§ **The records**:

[Start of Attachment]

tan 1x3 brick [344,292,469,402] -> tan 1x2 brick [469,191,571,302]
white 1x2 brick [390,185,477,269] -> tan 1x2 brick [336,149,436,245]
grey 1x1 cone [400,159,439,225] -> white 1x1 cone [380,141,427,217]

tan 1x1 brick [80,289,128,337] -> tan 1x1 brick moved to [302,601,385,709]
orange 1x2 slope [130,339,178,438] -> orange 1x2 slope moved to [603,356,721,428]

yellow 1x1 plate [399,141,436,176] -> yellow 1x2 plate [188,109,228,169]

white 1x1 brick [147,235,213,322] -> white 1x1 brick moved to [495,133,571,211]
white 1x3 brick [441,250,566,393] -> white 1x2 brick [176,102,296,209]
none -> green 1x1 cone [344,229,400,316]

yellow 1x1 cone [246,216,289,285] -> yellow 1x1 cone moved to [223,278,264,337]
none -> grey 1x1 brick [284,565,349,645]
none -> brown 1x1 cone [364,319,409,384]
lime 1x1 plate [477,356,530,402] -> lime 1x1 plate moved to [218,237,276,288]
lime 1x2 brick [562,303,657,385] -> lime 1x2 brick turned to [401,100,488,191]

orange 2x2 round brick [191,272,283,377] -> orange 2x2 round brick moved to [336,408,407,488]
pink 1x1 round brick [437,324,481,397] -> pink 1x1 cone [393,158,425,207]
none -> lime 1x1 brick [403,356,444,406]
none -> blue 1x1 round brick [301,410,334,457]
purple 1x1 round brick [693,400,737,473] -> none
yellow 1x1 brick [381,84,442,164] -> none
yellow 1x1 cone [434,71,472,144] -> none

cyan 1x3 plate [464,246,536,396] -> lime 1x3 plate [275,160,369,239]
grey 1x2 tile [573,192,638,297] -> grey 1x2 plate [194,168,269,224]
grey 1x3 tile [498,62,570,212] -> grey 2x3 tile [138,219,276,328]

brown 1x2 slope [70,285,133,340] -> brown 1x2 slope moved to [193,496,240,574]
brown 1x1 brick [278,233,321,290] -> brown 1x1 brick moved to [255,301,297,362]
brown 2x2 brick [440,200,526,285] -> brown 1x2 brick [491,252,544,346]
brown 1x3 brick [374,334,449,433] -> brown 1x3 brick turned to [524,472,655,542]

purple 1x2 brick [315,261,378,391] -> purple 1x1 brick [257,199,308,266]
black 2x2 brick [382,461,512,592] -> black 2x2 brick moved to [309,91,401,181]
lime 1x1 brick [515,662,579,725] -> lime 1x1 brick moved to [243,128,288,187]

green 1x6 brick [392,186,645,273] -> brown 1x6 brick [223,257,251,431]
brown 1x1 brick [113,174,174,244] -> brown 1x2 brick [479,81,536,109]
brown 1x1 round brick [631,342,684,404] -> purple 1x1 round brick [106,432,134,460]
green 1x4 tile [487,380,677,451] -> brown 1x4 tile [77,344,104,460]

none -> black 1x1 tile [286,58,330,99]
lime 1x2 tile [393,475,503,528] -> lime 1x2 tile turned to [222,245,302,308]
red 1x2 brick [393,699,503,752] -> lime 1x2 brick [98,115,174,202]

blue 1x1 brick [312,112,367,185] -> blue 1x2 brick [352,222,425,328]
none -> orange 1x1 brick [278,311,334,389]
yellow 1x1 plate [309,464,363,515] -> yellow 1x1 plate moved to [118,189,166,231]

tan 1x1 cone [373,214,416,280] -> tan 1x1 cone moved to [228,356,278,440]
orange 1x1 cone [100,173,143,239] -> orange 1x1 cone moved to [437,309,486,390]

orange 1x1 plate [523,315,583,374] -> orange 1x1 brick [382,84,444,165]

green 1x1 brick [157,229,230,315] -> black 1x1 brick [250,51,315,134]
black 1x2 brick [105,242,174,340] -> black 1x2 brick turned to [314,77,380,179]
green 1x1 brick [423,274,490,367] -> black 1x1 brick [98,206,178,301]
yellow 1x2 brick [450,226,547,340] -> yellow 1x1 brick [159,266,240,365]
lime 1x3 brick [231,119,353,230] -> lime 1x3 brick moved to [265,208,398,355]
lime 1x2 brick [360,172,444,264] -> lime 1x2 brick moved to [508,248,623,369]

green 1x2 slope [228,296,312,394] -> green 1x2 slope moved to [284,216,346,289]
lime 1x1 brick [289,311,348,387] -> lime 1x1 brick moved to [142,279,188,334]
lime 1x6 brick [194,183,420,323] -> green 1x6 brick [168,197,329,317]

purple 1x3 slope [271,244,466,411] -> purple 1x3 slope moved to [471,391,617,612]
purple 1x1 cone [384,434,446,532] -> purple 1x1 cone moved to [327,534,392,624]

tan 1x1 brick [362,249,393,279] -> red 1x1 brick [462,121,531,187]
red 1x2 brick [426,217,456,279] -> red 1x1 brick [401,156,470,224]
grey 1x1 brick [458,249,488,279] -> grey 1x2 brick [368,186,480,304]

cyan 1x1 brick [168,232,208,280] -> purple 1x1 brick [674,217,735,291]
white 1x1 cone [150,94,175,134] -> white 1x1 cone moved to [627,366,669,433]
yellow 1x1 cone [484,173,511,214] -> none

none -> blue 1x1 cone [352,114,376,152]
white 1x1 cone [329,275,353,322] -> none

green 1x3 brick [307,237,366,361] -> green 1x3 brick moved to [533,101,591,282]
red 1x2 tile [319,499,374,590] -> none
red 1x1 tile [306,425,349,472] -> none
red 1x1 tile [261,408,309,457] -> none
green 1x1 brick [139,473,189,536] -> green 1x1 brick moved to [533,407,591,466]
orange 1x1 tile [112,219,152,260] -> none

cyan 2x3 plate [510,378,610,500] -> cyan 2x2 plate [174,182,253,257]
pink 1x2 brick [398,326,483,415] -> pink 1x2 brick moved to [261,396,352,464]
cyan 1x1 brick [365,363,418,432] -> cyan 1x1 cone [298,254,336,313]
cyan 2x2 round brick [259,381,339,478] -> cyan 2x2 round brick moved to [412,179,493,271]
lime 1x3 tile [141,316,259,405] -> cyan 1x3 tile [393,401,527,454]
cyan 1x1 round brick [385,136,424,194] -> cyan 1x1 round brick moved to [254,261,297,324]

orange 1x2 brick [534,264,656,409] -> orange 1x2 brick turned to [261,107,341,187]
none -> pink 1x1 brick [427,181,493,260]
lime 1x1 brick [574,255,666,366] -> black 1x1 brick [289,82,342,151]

[End of Attachment]

§ **What you need to do**: All lines above from the one holding "lime 1x2 brick [360,172,444,264]" to the one holding "tan 1x1 brick [362,249,393,279]", inclusive, are to be copied exactly; no other line is wanted.

§ **Exercise answer**:
lime 1x2 brick [360,172,444,264] -> lime 1x2 brick moved to [508,248,623,369]

green 1x2 slope [228,296,312,394] -> green 1x2 slope moved to [284,216,346,289]
lime 1x1 brick [289,311,348,387] -> lime 1x1 brick moved to [142,279,188,334]
lime 1x6 brick [194,183,420,323] -> green 1x6 brick [168,197,329,317]

purple 1x3 slope [271,244,466,411] -> purple 1x3 slope moved to [471,391,617,612]
purple 1x1 cone [384,434,446,532] -> purple 1x1 cone moved to [327,534,392,624]

tan 1x1 brick [362,249,393,279] -> red 1x1 brick [462,121,531,187]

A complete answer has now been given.